**Problem to work on:** Below this line is a set of entries; quote exactly the lines from the line that contains "purple brick F5:H5" to the line that contains "none -> tan slope J1:J2 level 2 top 2", both lines included.

Object transformation records:
______

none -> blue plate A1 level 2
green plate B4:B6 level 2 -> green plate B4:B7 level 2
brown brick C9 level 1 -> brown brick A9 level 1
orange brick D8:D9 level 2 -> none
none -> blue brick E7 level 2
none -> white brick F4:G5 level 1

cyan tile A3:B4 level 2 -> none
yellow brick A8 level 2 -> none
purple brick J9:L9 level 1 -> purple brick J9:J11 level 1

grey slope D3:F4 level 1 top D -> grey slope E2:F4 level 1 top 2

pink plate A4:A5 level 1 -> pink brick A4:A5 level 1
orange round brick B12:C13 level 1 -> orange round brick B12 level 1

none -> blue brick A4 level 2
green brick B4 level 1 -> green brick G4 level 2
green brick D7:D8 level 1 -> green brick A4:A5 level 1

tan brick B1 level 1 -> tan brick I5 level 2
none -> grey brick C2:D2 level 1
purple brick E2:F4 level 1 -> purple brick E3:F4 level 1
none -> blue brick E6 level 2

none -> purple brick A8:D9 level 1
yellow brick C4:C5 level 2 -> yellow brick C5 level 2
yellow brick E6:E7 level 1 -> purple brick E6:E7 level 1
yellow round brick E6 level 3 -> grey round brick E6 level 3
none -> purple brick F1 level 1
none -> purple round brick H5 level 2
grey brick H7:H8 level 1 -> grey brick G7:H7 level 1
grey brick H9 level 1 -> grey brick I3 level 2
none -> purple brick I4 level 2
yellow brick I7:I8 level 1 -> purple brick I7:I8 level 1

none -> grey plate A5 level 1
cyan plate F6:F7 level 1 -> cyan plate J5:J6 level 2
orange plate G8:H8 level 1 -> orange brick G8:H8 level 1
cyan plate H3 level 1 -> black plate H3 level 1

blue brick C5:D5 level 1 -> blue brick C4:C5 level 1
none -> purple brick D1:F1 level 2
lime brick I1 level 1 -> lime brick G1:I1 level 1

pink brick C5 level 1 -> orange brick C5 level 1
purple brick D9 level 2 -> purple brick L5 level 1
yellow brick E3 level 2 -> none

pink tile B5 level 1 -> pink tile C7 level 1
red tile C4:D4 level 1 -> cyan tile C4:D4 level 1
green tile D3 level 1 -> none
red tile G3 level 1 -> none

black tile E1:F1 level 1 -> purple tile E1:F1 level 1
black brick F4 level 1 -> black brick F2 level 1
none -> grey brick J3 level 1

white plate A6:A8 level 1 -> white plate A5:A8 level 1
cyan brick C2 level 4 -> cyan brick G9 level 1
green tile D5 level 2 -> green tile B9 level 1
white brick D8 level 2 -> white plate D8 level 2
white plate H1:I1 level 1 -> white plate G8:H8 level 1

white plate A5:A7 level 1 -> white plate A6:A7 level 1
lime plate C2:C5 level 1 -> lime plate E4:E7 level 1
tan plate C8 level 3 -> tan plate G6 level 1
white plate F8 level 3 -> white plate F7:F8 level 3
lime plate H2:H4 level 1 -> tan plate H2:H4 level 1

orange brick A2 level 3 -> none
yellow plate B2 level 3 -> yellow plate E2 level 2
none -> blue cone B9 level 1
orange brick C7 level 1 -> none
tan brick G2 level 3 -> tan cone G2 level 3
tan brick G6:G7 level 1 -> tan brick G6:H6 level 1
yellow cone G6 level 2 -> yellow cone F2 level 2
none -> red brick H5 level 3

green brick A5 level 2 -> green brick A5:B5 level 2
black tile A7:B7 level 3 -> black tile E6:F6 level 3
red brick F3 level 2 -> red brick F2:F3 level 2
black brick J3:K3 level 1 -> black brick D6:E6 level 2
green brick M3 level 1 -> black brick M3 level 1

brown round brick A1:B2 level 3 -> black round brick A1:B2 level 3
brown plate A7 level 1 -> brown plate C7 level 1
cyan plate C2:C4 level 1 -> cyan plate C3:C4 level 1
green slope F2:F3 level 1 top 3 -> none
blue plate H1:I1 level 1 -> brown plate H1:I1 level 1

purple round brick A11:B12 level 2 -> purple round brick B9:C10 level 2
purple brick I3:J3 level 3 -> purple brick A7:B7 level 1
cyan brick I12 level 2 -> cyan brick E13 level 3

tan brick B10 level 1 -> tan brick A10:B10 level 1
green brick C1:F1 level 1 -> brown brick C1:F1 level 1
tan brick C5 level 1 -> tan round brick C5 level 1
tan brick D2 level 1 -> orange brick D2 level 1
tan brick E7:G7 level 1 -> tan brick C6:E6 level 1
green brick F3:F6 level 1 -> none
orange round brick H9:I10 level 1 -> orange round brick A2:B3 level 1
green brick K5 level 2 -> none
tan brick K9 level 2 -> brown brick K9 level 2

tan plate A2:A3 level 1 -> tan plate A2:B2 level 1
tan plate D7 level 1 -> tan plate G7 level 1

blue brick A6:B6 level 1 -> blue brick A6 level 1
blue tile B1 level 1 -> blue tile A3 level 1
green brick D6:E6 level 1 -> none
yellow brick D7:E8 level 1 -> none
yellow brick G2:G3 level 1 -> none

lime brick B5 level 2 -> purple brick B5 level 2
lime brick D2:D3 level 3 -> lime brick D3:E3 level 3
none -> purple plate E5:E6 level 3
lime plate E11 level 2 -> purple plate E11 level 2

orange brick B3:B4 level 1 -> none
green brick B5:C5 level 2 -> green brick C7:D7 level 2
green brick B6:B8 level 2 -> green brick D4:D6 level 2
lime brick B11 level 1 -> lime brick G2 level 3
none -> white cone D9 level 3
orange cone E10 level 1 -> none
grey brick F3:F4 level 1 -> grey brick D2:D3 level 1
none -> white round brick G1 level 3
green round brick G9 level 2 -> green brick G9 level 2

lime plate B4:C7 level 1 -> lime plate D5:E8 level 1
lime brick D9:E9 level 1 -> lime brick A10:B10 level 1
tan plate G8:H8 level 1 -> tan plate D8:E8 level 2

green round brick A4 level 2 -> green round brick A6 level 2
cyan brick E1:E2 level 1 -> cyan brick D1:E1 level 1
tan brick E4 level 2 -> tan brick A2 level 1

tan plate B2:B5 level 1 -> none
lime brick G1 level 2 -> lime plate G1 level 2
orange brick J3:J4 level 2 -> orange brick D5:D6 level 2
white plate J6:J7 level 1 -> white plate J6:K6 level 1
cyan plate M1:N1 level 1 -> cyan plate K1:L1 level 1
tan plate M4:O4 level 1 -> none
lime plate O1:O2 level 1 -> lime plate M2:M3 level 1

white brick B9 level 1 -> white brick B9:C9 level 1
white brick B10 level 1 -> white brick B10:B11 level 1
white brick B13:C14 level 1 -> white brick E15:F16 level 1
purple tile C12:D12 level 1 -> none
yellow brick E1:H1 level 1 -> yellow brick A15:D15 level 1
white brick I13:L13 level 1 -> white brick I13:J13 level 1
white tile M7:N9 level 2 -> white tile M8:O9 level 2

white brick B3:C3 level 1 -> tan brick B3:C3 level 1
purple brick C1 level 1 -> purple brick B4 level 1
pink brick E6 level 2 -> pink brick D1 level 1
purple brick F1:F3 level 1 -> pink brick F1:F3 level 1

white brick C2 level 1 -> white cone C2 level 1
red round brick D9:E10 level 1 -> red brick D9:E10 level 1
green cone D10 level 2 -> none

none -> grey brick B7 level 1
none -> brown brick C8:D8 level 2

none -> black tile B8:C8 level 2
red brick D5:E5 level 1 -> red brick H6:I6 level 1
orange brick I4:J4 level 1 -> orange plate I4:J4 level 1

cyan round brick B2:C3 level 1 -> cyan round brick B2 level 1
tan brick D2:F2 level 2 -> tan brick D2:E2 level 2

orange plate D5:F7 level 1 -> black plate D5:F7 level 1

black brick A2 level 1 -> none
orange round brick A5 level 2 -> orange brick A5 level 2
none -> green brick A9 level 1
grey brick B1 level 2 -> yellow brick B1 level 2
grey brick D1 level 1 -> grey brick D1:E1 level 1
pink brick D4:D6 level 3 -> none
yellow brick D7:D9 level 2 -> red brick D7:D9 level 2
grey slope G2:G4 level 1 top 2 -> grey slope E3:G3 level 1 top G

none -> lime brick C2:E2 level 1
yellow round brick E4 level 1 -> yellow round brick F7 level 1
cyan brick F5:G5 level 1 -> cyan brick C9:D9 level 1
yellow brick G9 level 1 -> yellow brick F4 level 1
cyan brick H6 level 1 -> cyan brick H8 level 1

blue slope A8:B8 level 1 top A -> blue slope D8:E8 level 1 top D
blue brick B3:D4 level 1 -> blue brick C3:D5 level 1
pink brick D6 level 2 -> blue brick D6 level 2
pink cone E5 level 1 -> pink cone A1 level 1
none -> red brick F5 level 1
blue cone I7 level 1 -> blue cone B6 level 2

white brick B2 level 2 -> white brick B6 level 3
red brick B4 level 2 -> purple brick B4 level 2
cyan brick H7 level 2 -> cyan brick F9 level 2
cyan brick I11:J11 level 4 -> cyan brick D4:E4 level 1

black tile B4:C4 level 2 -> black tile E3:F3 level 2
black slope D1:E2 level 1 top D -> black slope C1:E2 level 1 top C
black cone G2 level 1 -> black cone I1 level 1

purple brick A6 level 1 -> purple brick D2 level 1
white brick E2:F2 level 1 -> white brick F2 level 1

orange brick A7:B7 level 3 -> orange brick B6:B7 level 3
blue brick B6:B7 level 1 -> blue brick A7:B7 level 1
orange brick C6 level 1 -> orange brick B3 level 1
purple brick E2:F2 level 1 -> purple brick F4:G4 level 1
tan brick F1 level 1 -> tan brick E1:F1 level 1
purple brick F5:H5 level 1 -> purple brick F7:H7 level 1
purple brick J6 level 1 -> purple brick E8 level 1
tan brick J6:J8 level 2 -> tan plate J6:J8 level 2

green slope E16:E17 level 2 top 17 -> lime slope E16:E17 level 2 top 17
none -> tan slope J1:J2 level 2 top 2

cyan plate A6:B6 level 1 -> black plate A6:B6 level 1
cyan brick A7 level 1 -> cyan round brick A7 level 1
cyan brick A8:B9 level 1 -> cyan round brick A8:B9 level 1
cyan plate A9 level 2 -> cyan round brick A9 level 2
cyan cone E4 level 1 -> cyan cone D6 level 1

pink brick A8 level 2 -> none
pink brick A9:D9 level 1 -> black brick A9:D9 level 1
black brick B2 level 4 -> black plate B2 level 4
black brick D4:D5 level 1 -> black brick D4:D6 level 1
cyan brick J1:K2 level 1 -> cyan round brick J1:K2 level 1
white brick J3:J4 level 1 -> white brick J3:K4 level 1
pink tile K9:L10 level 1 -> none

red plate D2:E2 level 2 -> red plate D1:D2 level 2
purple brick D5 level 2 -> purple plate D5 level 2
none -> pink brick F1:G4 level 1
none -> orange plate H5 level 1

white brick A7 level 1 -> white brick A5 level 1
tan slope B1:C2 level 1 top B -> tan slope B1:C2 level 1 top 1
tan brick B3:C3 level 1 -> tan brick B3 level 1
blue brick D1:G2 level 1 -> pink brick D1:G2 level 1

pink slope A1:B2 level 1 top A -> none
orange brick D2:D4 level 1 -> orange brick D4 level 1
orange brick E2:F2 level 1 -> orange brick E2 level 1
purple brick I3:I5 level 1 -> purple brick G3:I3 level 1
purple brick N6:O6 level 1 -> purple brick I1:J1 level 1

______

**Output below:**
purple brick F5:H5 level 1 -> purple brick F7:H7 level 1
purple brick J6 level 1 -> purple brick E8 level 1
tan brick J6:J8 level 2 -> tan plate J6:J8 level 2

green slope E16:E17 level 2 top 17 -> lime slope E16:E17 level 2 top 17
none -> tan slope J1:J2 level 2 top 2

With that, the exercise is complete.